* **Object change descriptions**
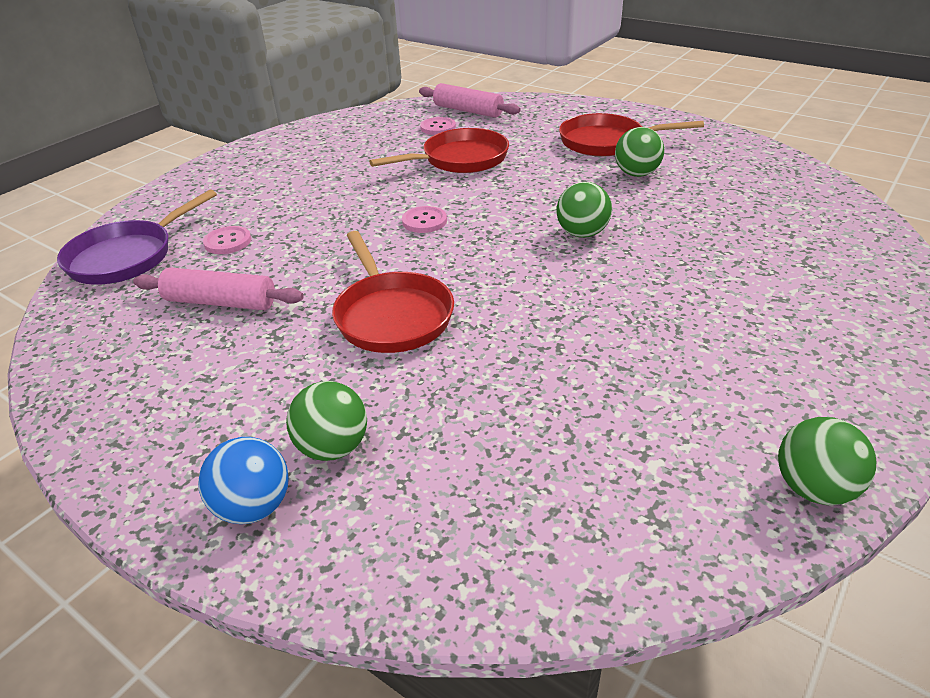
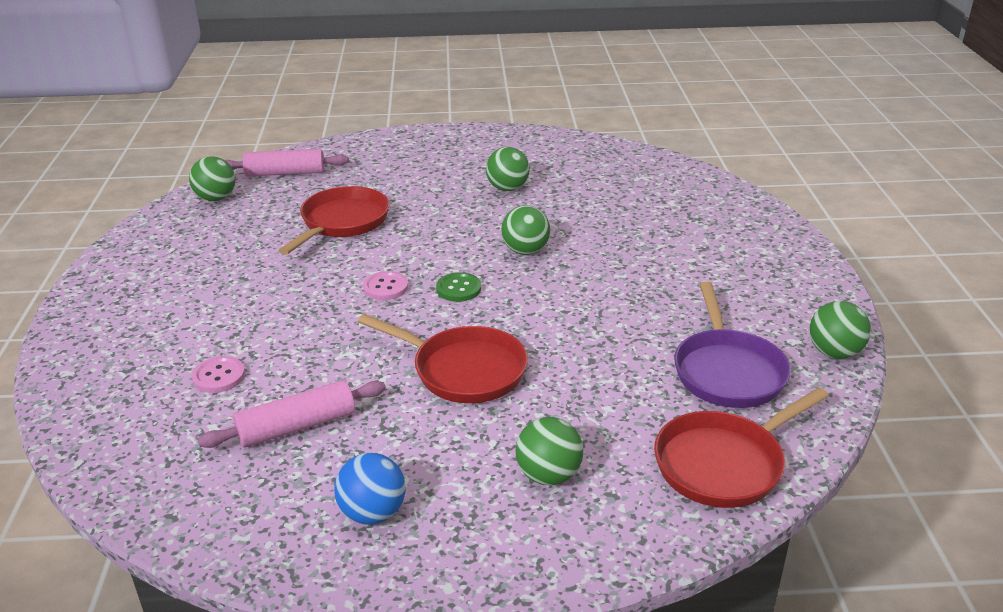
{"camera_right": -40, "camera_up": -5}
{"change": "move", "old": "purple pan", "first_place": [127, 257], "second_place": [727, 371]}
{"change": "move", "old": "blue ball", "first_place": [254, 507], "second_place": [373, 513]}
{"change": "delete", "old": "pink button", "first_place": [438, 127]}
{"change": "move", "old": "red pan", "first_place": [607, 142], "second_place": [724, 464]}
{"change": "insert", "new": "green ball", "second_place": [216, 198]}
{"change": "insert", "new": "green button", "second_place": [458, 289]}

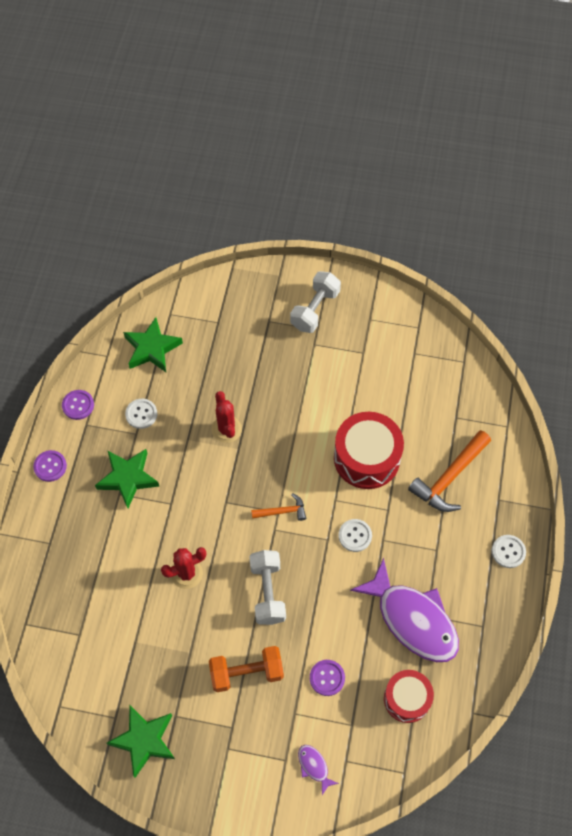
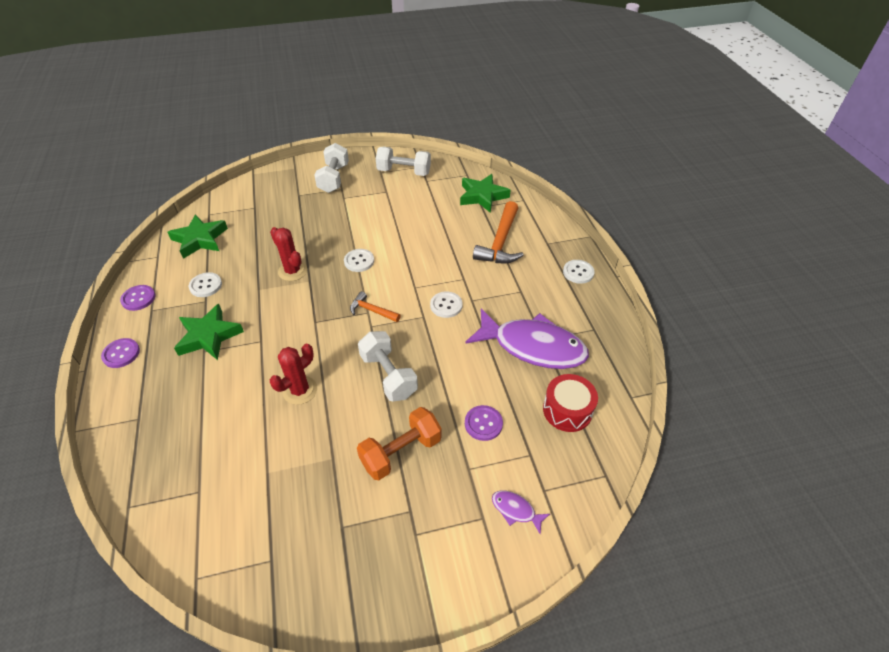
{"camera_right": -25, "camera_up": -15}
{"change": "move", "old": "green star", "first_place": [144, 740], "second_place": [482, 196]}
{"change": "rotate", "old": "orange hammer", "first_place": [282, 511], "second_place": [372, 310], "degrees": -120}
{"change": "delete", "old": "red drum", "first_place": [366, 458]}
{"change": "insert", "new": "white button", "second_place": [359, 261]}
{"change": "insert", "new": "white dumbbell", "second_place": [404, 172]}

* **TASK TO CARRY OUT**
Transcribe each line above verbatim, with the pictures left out.

* **EXPECTED ANSWER**
{"camera_right": -40, "camera_up": -5}
{"change": "move", "old": "purple pan", "first_place": [127, 257], "second_place": [727, 371]}
{"change": "move", "old": "blue ball", "first_place": [254, 507], "second_place": [373, 513]}
{"change": "delete", "old": "pink button", "first_place": [438, 127]}
{"change": "move", "old": "red pan", "first_place": [607, 142], "second_place": [724, 464]}
{"change": "insert", "new": "green ball", "second_place": [216, 198]}
{"change": "insert", "new": "green button", "second_place": [458, 289]}

{"camera_right": -25, "camera_up": -15}
{"change": "move", "old": "green star", "first_place": [144, 740], "second_place": [482, 196]}
{"change": "rotate", "old": "orange hammer", "first_place": [282, 511], "second_place": [372, 310], "degrees": -120}
{"change": "delete", "old": "red drum", "first_place": [366, 458]}
{"change": "insert", "new": "white button", "second_place": [359, 261]}
{"change": "insert", "new": "white dumbbell", "second_place": [404, 172]}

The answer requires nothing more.